Put the lines between the one holding "Identify which pear" and the one holding "[(513, 342)]", inclusive, into a Markdown table with the columns "No." and "Line", skipping blank lines.

Dataset entries
------
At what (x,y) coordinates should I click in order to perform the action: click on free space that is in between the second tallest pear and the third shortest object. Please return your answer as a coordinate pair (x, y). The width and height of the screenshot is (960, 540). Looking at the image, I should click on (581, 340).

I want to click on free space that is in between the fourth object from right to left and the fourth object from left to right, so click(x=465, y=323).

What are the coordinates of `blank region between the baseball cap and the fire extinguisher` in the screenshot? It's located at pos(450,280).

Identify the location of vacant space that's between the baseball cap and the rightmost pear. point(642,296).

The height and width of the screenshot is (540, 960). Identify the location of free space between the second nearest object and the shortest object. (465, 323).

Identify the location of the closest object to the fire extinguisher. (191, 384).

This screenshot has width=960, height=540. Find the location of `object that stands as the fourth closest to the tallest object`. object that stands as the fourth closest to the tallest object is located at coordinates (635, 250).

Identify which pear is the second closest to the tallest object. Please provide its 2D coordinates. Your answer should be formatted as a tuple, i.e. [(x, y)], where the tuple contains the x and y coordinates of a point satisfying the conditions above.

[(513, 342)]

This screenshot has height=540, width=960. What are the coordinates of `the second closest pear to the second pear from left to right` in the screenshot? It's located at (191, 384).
------
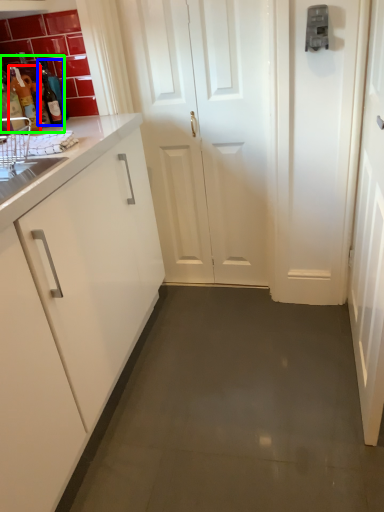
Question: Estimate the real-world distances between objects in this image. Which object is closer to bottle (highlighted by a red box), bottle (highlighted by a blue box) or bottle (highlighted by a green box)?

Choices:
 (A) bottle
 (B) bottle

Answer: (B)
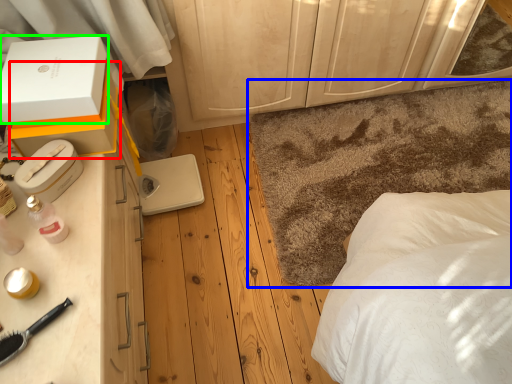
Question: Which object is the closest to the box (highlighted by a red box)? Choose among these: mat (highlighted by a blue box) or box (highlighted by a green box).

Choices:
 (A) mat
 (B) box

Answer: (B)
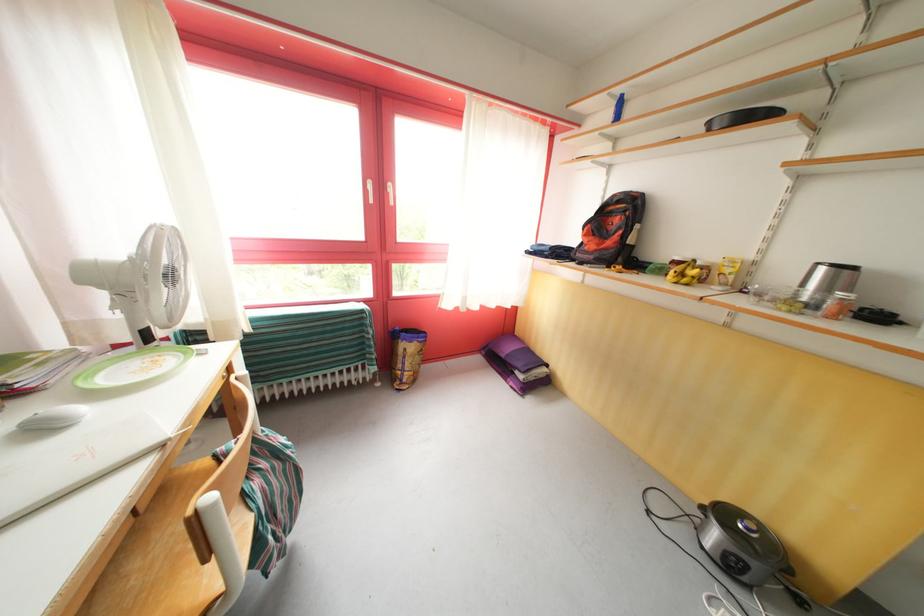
------
◆ **SOLUTION TO THIS EXERCISE**
| No. | Line |
|---|---|
| 1 | Identify which pear is the second closest to the tallest object. Please provide its 2D coordinates. Your answer should be formatted as a tuple, i.e. [(x, y)], where the tuple contains the x and y coordinates of a point satisfying the conditions above. |
| 2 | [(513, 342)] |